● Exercise
Print each line from the start of the records below up through the line where "swapped,dasebebo (black) (no." is found, exactly as given.

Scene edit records
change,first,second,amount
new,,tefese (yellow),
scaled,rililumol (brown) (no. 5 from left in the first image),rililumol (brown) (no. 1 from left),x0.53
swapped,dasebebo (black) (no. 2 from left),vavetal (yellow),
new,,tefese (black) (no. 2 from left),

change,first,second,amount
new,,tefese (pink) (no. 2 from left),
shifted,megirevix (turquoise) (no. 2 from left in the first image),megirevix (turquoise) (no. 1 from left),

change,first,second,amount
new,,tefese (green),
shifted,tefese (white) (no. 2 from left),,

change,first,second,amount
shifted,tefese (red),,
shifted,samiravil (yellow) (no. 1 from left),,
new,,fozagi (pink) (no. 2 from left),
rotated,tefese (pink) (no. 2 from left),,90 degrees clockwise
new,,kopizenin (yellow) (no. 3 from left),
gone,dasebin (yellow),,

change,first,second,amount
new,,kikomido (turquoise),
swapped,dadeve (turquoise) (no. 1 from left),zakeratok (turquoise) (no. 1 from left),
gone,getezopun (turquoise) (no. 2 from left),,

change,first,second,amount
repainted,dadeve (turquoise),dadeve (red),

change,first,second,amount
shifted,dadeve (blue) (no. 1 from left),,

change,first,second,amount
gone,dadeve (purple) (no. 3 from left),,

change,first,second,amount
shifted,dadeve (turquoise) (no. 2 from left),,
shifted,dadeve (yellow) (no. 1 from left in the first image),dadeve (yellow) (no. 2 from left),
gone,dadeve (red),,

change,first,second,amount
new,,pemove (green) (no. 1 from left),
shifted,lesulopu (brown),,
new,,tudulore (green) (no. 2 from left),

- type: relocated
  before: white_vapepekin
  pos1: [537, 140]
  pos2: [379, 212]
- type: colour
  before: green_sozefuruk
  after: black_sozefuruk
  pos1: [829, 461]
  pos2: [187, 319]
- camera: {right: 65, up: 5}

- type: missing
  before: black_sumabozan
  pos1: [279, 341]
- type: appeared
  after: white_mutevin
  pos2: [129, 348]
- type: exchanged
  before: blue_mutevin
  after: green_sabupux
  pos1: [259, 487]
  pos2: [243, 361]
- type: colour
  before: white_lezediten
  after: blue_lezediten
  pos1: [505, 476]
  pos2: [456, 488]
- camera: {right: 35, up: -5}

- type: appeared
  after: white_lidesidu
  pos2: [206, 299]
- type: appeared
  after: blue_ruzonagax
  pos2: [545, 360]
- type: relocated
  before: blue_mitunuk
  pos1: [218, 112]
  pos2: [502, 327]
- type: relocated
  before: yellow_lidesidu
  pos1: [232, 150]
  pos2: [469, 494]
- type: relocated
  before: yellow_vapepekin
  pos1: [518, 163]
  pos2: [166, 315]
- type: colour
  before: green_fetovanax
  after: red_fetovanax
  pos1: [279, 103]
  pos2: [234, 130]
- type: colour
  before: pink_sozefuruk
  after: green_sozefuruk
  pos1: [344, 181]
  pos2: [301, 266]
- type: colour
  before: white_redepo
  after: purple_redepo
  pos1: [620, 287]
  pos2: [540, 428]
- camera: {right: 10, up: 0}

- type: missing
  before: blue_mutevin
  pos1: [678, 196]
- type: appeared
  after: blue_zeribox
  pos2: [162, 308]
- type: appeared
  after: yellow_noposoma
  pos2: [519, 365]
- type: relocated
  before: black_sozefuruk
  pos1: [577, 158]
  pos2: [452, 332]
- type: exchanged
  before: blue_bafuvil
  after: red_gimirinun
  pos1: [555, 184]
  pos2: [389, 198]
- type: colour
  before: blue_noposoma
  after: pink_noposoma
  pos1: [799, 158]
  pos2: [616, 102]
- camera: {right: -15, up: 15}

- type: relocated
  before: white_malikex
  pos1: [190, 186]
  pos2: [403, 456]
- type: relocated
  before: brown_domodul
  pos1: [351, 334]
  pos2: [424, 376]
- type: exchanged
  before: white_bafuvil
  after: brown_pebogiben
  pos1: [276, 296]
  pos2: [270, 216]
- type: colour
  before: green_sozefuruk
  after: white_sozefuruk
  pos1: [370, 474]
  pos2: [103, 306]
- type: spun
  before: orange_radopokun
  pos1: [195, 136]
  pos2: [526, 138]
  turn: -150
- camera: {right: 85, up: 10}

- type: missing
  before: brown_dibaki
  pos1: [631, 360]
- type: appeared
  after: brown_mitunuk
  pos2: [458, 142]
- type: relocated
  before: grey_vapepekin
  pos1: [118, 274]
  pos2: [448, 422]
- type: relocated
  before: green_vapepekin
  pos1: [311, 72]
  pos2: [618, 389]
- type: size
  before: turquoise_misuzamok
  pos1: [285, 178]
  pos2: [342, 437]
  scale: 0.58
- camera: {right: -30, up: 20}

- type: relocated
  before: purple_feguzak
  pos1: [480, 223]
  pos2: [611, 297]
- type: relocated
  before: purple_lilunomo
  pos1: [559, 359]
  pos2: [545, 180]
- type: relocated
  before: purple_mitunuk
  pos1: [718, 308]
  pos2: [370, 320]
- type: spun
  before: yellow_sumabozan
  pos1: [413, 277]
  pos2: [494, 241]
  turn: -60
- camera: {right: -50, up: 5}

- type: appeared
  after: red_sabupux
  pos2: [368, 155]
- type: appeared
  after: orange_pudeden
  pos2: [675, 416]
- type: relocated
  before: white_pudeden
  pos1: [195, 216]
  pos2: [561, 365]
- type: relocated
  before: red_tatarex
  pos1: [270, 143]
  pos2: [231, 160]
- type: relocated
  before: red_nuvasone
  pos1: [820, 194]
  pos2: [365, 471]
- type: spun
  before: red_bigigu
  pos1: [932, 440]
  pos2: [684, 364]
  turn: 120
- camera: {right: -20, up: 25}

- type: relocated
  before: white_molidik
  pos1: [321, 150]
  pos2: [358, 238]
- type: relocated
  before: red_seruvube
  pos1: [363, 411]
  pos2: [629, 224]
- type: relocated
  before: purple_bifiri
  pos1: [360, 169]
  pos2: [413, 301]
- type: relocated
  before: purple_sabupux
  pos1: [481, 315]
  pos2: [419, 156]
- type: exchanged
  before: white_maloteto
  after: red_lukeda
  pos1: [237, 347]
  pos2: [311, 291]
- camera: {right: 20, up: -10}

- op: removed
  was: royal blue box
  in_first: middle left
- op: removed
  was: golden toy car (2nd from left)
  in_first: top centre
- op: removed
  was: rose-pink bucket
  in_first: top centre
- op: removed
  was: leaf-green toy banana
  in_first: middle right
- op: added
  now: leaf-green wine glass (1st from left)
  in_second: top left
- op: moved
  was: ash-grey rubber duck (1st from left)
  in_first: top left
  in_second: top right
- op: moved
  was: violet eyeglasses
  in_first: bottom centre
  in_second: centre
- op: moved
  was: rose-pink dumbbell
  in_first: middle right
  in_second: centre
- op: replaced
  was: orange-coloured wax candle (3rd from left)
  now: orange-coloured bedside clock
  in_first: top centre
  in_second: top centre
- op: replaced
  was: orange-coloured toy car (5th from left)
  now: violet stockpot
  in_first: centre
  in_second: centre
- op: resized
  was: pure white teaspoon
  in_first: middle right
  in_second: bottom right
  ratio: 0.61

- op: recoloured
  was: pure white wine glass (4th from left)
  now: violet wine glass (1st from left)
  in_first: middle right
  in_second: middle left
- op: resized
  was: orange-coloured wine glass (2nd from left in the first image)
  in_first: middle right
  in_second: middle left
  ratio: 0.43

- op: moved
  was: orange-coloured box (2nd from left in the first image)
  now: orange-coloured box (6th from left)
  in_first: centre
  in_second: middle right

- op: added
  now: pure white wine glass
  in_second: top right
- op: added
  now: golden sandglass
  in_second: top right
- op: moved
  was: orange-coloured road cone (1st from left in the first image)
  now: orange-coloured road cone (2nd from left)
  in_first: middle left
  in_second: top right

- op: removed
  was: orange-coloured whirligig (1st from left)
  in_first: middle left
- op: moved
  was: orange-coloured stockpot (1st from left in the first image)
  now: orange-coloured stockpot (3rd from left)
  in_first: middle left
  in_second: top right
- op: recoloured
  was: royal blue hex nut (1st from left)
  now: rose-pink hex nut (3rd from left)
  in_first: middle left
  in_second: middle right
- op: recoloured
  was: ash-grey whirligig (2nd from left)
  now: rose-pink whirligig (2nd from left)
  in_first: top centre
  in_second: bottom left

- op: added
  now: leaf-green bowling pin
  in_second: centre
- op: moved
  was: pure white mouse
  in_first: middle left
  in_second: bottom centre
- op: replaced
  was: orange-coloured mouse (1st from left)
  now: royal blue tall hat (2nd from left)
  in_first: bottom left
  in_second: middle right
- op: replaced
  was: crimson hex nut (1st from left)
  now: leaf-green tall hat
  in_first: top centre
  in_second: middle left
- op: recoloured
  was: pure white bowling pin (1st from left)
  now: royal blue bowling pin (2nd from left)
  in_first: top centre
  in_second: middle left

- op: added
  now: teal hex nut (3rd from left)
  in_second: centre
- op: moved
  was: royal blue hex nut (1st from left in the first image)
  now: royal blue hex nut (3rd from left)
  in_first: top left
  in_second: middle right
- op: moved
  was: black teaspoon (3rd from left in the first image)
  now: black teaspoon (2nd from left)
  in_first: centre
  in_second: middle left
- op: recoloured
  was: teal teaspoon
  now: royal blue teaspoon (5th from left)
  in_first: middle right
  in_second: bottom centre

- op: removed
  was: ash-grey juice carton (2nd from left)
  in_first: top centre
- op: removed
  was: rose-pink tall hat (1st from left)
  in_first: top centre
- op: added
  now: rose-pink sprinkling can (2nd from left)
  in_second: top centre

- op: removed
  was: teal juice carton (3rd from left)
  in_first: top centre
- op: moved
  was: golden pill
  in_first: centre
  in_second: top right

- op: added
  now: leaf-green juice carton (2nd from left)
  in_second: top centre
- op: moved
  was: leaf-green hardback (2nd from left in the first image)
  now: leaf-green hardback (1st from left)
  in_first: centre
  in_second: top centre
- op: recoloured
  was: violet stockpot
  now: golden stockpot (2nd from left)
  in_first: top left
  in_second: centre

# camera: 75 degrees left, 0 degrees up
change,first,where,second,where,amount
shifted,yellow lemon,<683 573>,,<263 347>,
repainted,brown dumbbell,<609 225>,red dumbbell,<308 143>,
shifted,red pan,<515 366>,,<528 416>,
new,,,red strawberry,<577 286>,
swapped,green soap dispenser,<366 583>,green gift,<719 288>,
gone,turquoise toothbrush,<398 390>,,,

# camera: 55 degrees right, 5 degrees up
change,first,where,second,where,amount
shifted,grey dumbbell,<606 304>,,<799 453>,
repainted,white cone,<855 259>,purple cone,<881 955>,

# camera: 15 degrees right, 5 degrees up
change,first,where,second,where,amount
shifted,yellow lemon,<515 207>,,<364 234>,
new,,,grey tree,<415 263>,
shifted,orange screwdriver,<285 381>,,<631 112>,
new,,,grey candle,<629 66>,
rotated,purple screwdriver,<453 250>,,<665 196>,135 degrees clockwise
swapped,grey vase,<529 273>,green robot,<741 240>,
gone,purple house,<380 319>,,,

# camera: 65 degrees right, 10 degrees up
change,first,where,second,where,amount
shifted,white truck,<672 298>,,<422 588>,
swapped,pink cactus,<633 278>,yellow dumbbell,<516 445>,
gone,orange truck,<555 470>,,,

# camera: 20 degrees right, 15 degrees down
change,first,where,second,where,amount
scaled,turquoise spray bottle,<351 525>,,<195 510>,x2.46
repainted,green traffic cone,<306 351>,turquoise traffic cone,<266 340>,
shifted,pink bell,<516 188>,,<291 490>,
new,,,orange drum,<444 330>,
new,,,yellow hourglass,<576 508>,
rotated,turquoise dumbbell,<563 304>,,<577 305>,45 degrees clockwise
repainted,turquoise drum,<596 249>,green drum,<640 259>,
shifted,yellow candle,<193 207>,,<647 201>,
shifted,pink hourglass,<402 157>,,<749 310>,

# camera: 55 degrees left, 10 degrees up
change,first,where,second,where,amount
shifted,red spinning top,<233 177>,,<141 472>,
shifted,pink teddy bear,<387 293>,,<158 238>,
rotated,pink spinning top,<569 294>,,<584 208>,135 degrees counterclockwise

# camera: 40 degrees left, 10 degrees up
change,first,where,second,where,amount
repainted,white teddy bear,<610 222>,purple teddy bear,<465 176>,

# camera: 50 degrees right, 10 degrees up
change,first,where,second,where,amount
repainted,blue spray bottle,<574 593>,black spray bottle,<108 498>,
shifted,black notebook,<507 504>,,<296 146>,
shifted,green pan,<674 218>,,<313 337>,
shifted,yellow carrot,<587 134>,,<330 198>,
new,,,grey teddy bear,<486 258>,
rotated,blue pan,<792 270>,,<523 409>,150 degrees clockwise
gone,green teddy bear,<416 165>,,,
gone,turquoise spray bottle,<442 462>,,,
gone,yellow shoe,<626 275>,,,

● Answer section
change,first,second,amount
new,,tefese (yellow),
scaled,rililumol (brown) (no. 5 from left in the first image),rililumol (brown) (no. 1 from left),x0.53
swapped,dasebebo (black) (no. 2 from left),vavetal (yellow),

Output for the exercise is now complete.